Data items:
============

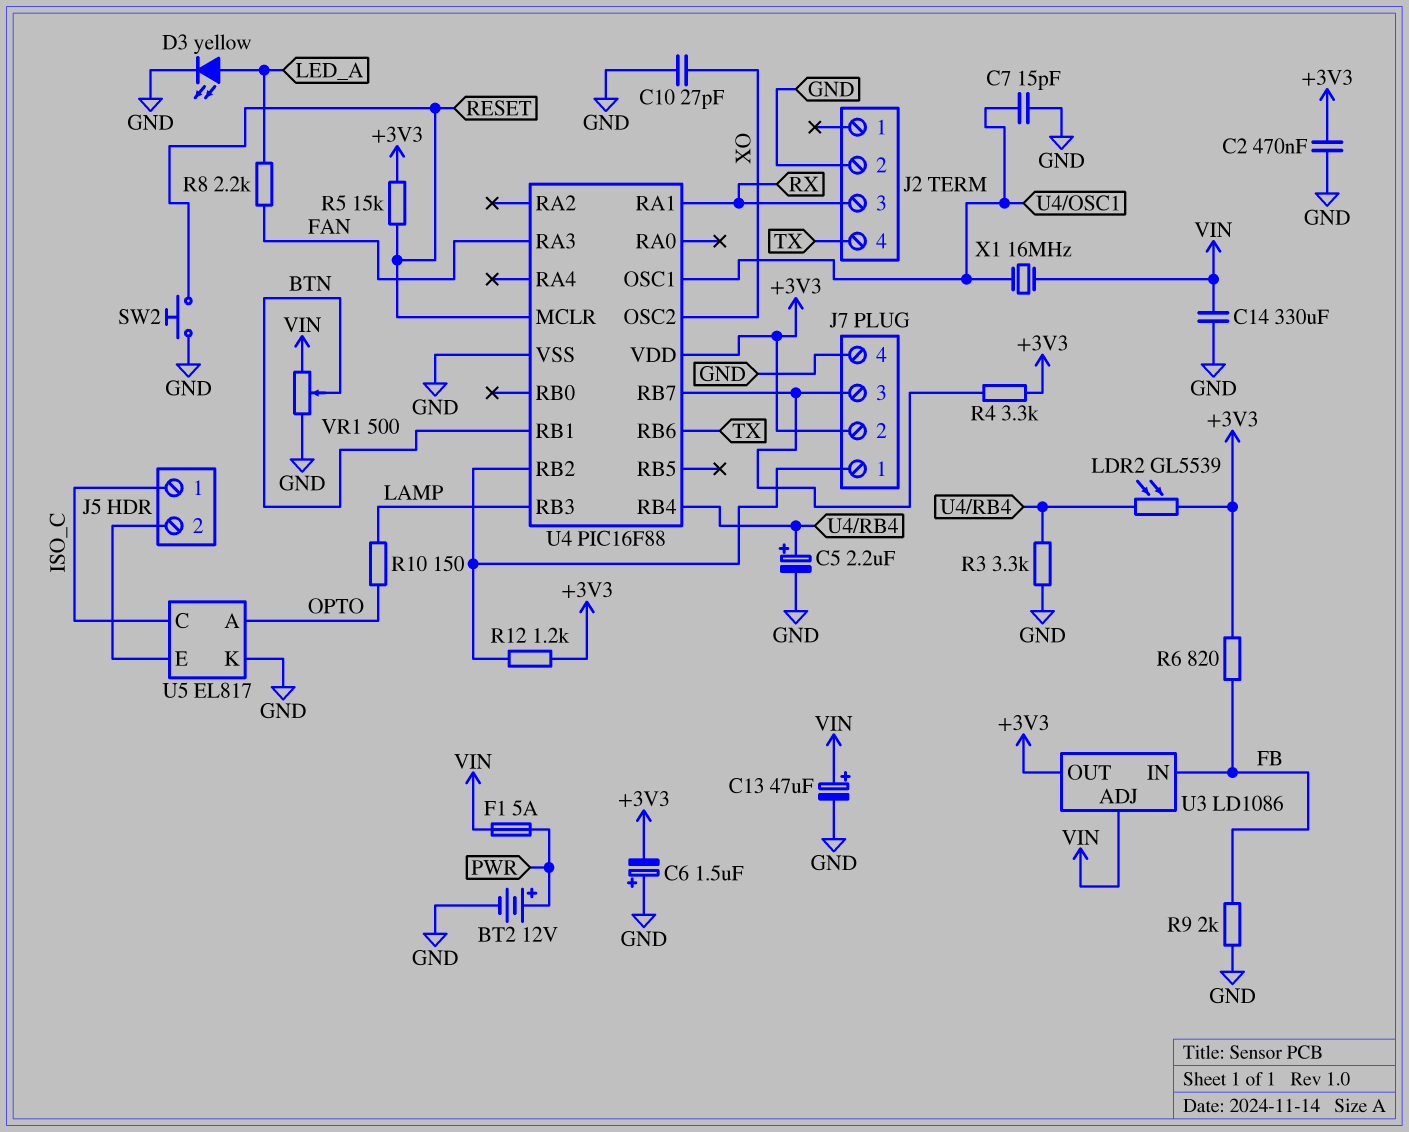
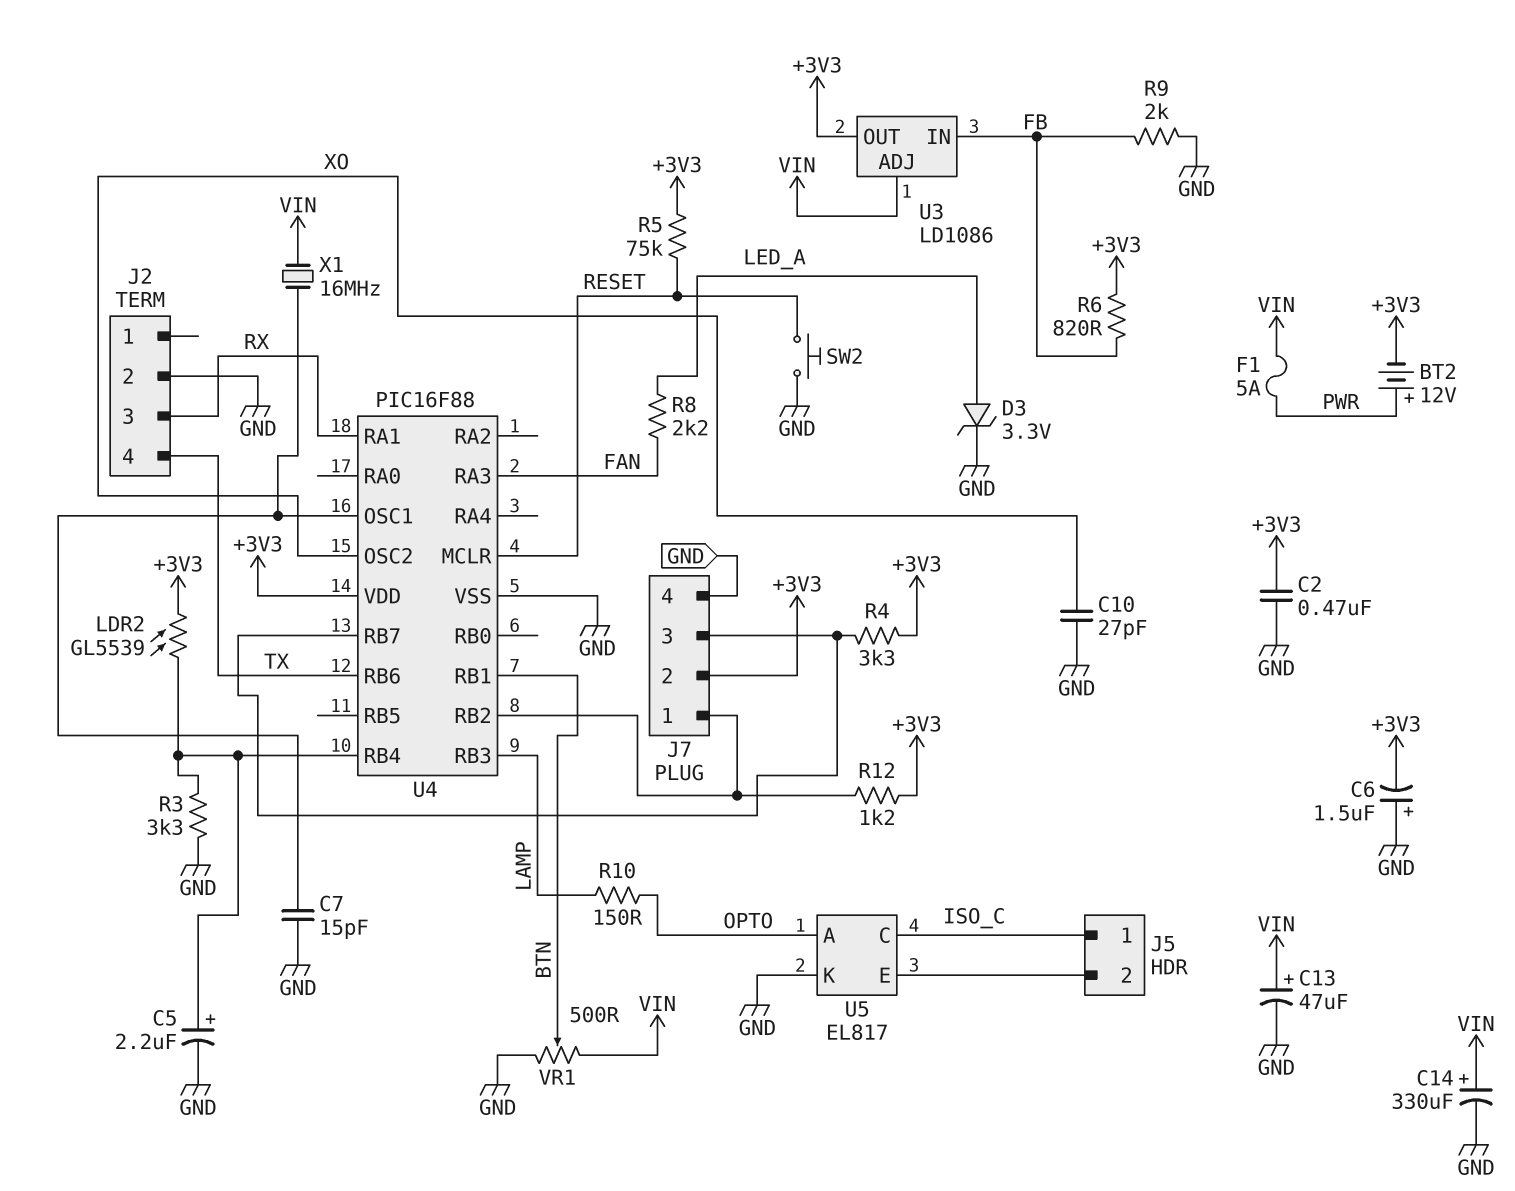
BT2: 12V (plus PWR, minus GND) -> 12V (plus PWR, minus +3V3)
C14: 330uF (GND, VIN) -> 330uF (plus VIN, minus GND)
D3: LED yellow (A LED_A, K GND) -> zener 3.3V (A LED_A, K GND)
R5: 15k (+3V3, RESET) -> 75k (+3V3, RESET)

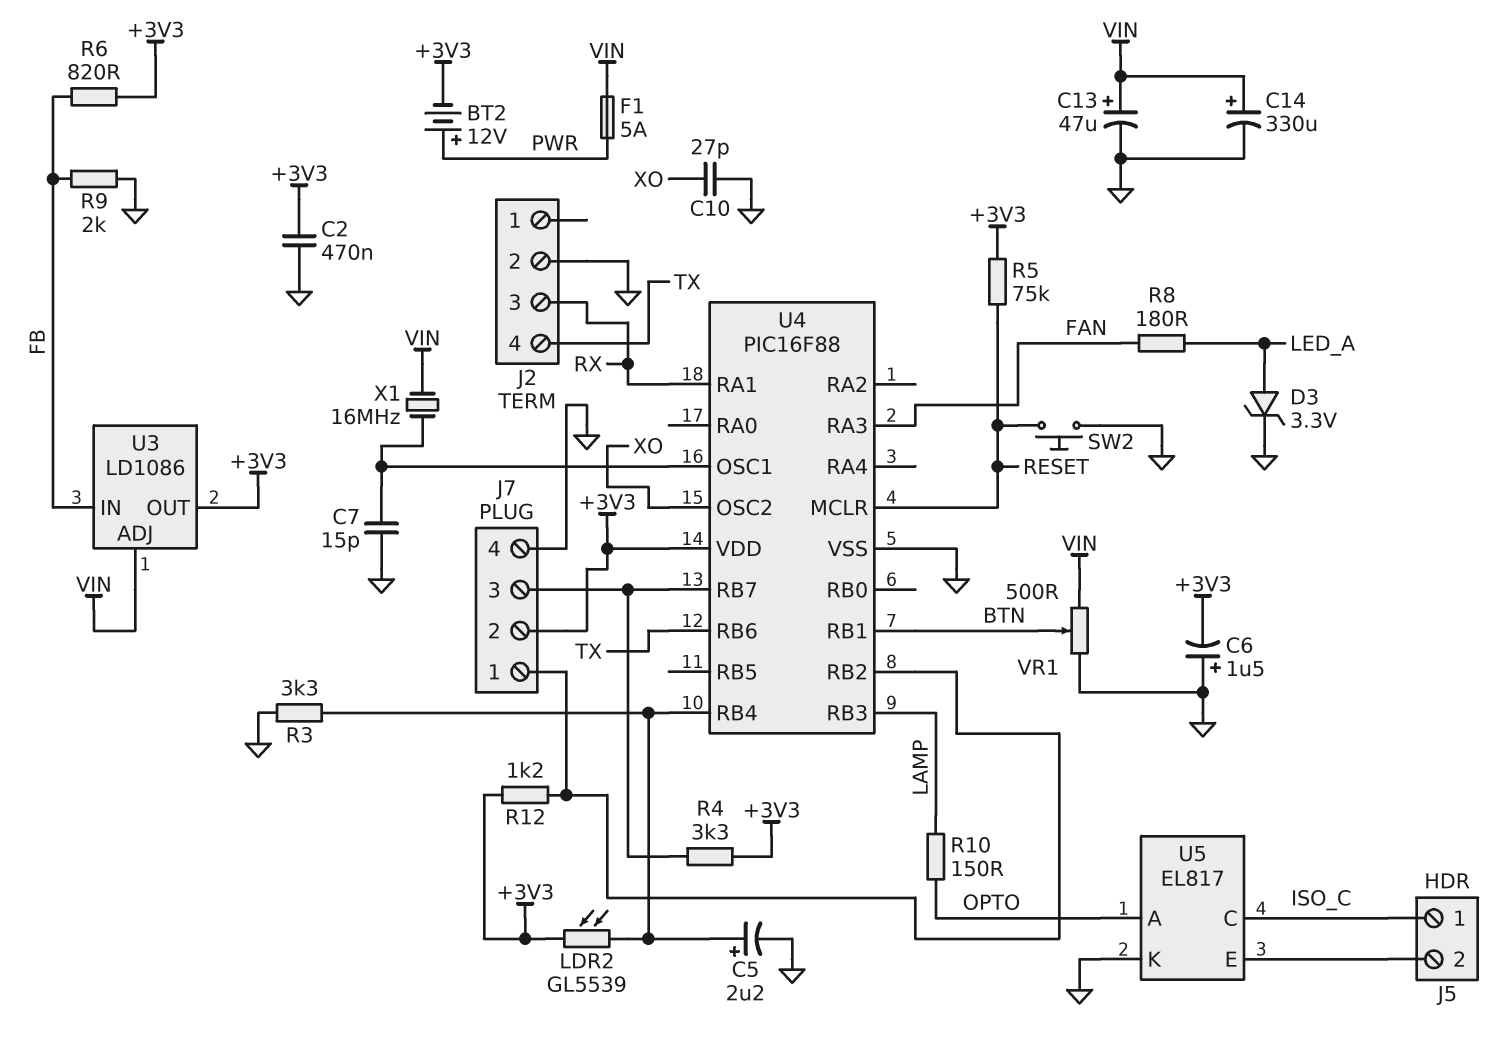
R8: 2.2k (FAN, LED_A) -> 180 (FAN, LED_A)

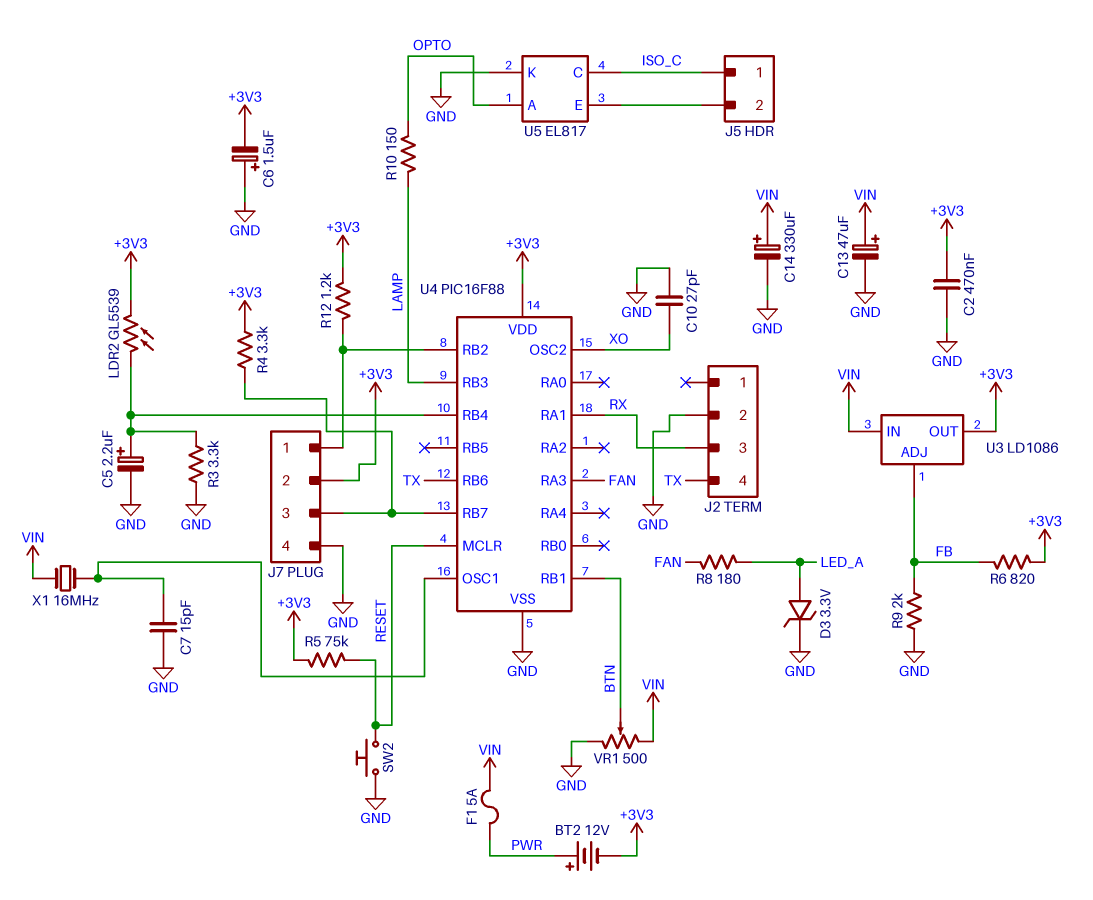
U3 pin ADJ: VIN -> FB
U3 pin IN: FB -> VIN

============

Print all the entries again exactly as written, but without the pictures.

BT2: 12V (plus PWR, minus GND) -> 12V (plus PWR, minus +3V3)
C14: 330uF (GND, VIN) -> 330uF (plus VIN, minus GND)
D3: LED yellow (A LED_A, K GND) -> zener 3.3V (A LED_A, K GND)
R5: 15k (+3V3, RESET) -> 75k (+3V3, RESET)

R8: 2.2k (FAN, LED_A) -> 180 (FAN, LED_A)

U3 pin ADJ: VIN -> FB
U3 pin IN: FB -> VIN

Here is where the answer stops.